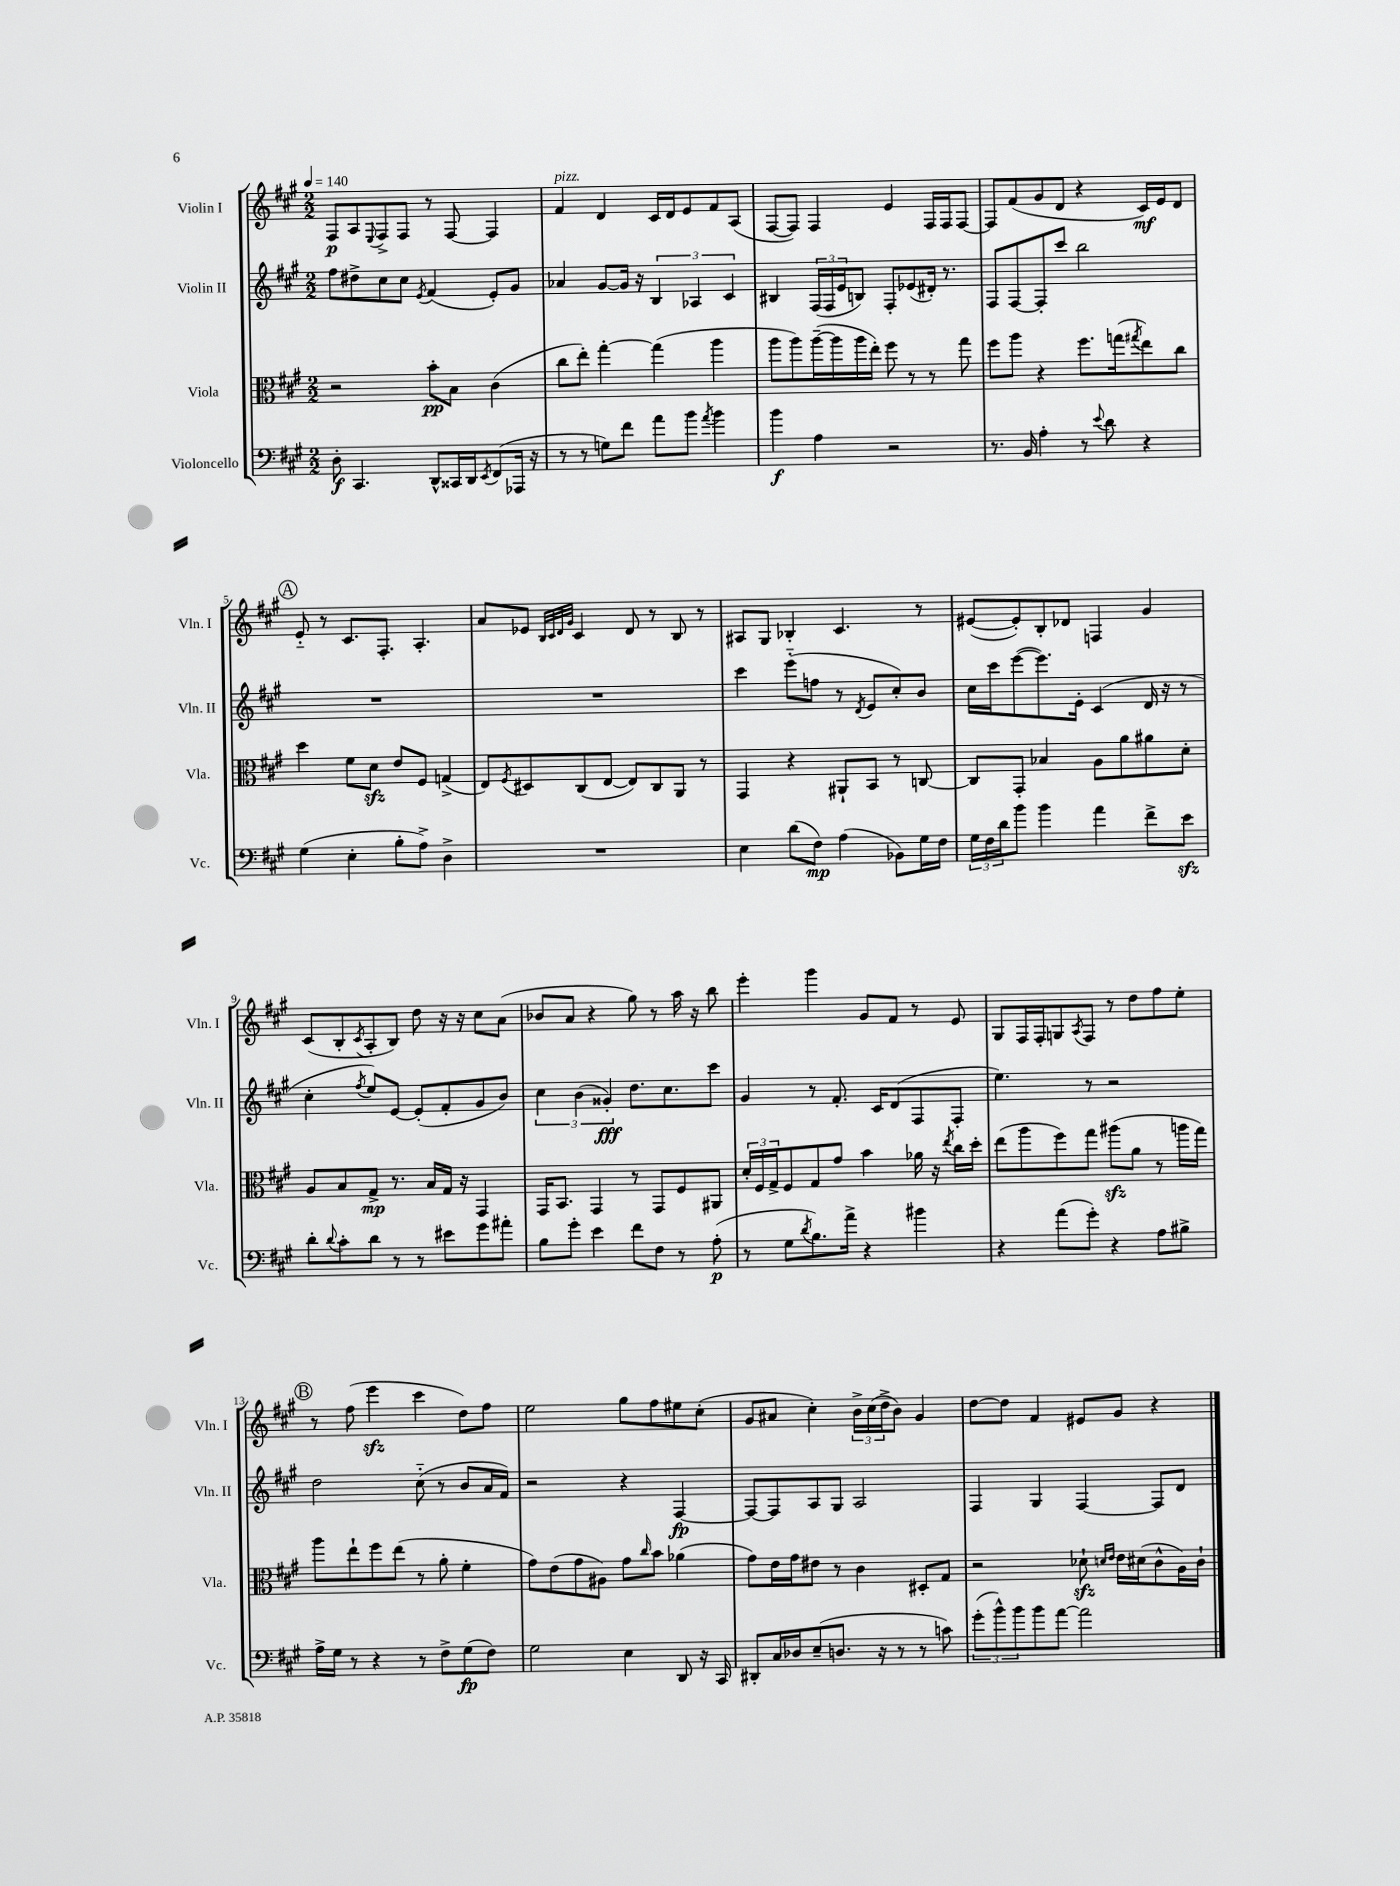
<<
\new StaffGroup <<
\new Staff = "s0" \with { instrumentName = "Violin I" shortInstrumentName = "Vln. I" } {
    \clef treble \key a \major \numericTimeSignature \time 2/2 \tempo 4 = 140
    fis8\p a8 \appoggiatura { e8 } fis8-> fis8 r8 fis8~ fis4 |
    fis'4^\markup { \italic "pizz." } d'4 cis'16 d'16 e'8 fis'8 a8( |
    fis8~ fis8) fis4 e'4 fis16 fis16 fis8~ |
    fis8 fis'8( gis'8 d'8 r4 cis'16\mf) e'16 d'8 |
    \mark \markup { \circle "A" } e'8-_ r8 cis'8. fis8.-. a4.-. |
    a'8 ees'8 \grace { b32 cis'32 d'32 gis'32 } cis'4 d'8 r8 b8 r8 |
    ais8 gis8 bes4-. cis'4. r8 |
    eis'8~( eis'8-.) b8-. des'8 f4 gis'4 |
    cis'8( b8-. \acciaccatura { cis'8 } a8-. b8) d''8 r16 r16 cis''8 a'8( |
    bes'8 a'8 r4 gis''8) r8 a''16 r16 b''8 |
    e'''4-. gis'''4 gis'8 fis'8 r8 e'8 |
    gis8 fis16 fis16-. g8 \acciaccatura { a8 } fis8 r8 d''8 fis''8 e''8-. |
    \mark \markup { \circle "B" } r8 fis''8( e'''4\sfz cis'''4 d''8) fis''8 |
    e''2 gis''8 fis''8 eis''8 cis''8-.( |
    gis'8 ais'8 cis''4-.) \tuplet 3/2 { b'16-> cis''16( d''16-> } b'8) gis'4 |
    d''8~ d''8 fis'4 eis'8 gis'8 r4 \bar "|." |
}
\new Staff = "s1" \with { instrumentName = "Violin II" shortInstrumentName = "Vln. II" } {
    \clef treble \key a \major \numericTimeSignature \time 2/2
    fis''8 dis''8-> cis''8 cis''8 \acciaccatura { e'8 } fis'4( e'8-.) gis'8 |
    aes'4 gis'8~ gis'16 r16 \tuplet 3/2 { b4 aes4 cis'4 } |
    bis4 \tuplet 3/2 { fis16( fis16 e'16 } b8) fis8-. ees'8( dis'16-.) r8. |
    fis8 fis8~ fis8-. cis'''8 b''2 |
    \mark \markup { \circle "A" } R1 |
    R1 |
    cis'''4 e'''8-_( f''8 r8 \acciaccatura { d'8 } e'8 cis''8-.) b'8 |
    cis''16 cis'''16 e'''8~( e'''8.) e'16-. cis'4( d'16 r16 r8 |
    cis''4-. \acciaccatura { fis''8 } e''8) e'8~ e'8-.( fis'8-. gis'8 b'8) |
    \tuplet 3/2 { cis''4 b'4( gisis'4-.\fff) } d''8. cis''8. cis'''8 |
    gis'4 r8 fis'8.-. cis'16 d'8( fis8 fis8-. |
    e''4.) r8 r2 |
    \mark \markup { \circle "B" } d''2 cis''8-_( r8 b'8 a'16 fis'16) |
    r2 r4 fis4~\fp |
    fis8~ fis8 a8 gis8 a2 |
    fis4 gis4 fis4~ fis8 d'8 \bar "|." |
}
\new Staff = "s2" \with { instrumentName = "Viola" shortInstrumentName = "Vla." } {
    \clef alto \key a \major \numericTimeSignature \time 2/2
    r2 b'8-.\pp b8 cis'4( |
    cis''8 e''8-.) gis''4~-. gis''4( a''4 |
    a''8 a''8) a''16~--( a''16 a''16 e''16-.) fis''8 r8 r8 gis''8 |
    fis''8 a''8 r4 fis''8. g''16( \acciaccatura { gis''8 } e''8) cis''8 |
    \mark \markup { \circle "A" } d''4 fis'8 d'8\sfz e'8 fis8 g4->( |
    e8) \acciaccatura { fis8 } dis8 cis8( e8~ e8) cis8 a,8 r8 |
    gis,4 r4 ais,8-! b,8 r8 c8~ |
    c8 gis,8-. bes4 a8 a'8 ais'8 d'8-. |
    a8 b8 gis8->\mp r8. b16 gis16 r16 gis,4 |
    gis,16 b,8. gis,4 r8 gis,8 fis8 ais,8 |
    \tuplet 3/2 { d'16-. fis16 gis16-> } fis8 gis8 gis'8 b'4 aes'16 r16 \acciaccatura { e''8 } cis''16 d''16-. |
    e''8( a''8 fis''8) gis''8 ais''8\sfz( a'8 r8 a''16 gis''16) |
    \mark \markup { \circle "B" } a''8 e''8-! fis''8 e''8( r8 a'8-. fis'4-. |
    gis'8) e'8( gis'8 ais8) gis'8 \grace { cis''16 } b'8 aes'4( |
    gis'8) e'16 gis'16 eis'8 r8 cis'4 dis8-. gis8 |
    r2 des'8-!\sfz \grace { d'16 e'16 } e'16 dis'16( cis'8-^ a16) cis'16-! \bar "|." |
}
\new Staff = "s3" \with { instrumentName = "Violoncello" shortInstrumentName = "Vc." } {
    \clef bass \key a \major \numericTimeSignature \time 2/2
    d8-.\f cis,4. d,8-^ cisis,16 d,16 \acciaccatura { e,8 } fis,8( aes,,16 r16 |
    r8 r8 g8) fis'8 a'8 b'8 \acciaccatura { a'8 } b'4 |
    b'4\f a4 r2 |
    r8. b,16 a4-. r8 \appoggiatura { e'8 } d'8 r4 |
    \mark \markup { \circle "A" } gis4( e4-. b8-. a8->) d4-> |
    R1 |
    e4 d'8( fis8\mp) a4( bes,8) gis16 fis16 |
    \tuplet 3/2 { gis16 fis16 d'16 } b'8 b'4 a'4 fis'8-> e'8\sfz |
    d'8-. \appoggiatura { d'8 } cis'8-. d'8 r8 r8 eis'8 gis'8 ais'8-. |
    b8 gis'8-. e'4 fis'8 fis8 r8 a8-.\p( |
    r8 gis8 \acciaccatura { d'8 } b8.) a'16-> r4 bis'4 |
    r4 a'8( gis'8-.) r4 a8 bis8-> |
    \mark \markup { \circle "B" } a16-> gis16 r8 r4 r8 fis8-> gis8\fp( fis8) |
    gis2 e4 d,8 r16 cis,16 |
    dis,8-. cis16 des16 e8--( d8. r16 r8 r8 c'8) |
    \tuplet 3/2 { gis'8-.( b'8-^) b'8 } b'8 a'8~ a'2 \bar "|." |
}
>>
>>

◆ ◆ ◆

▸ **THE REQUEST**
Make a numbered list of the lines from the start of the rows through the line that contains "fis'8 a8( |", with no blank lines and no pictures.

▸ **RESULT BELOW**
1. <<
2. \new StaffGroup <<
3. \new Staff = "s0" \with { instrumentName = "Violin I" shortInstrumentName = "Vln. I" } {
4.     \clef treble \key a \major \numericTimeSignature \time 2/2 \tempo 4 = 140
5.     fis8\p a8 \appoggiatura { e8 } fis8-> fis8 r8 fis8~ fis4 |
6.     fis'4^\markup { \italic "pizz." } d'4 cis'16 d'16 e'8 fis'8 a8( |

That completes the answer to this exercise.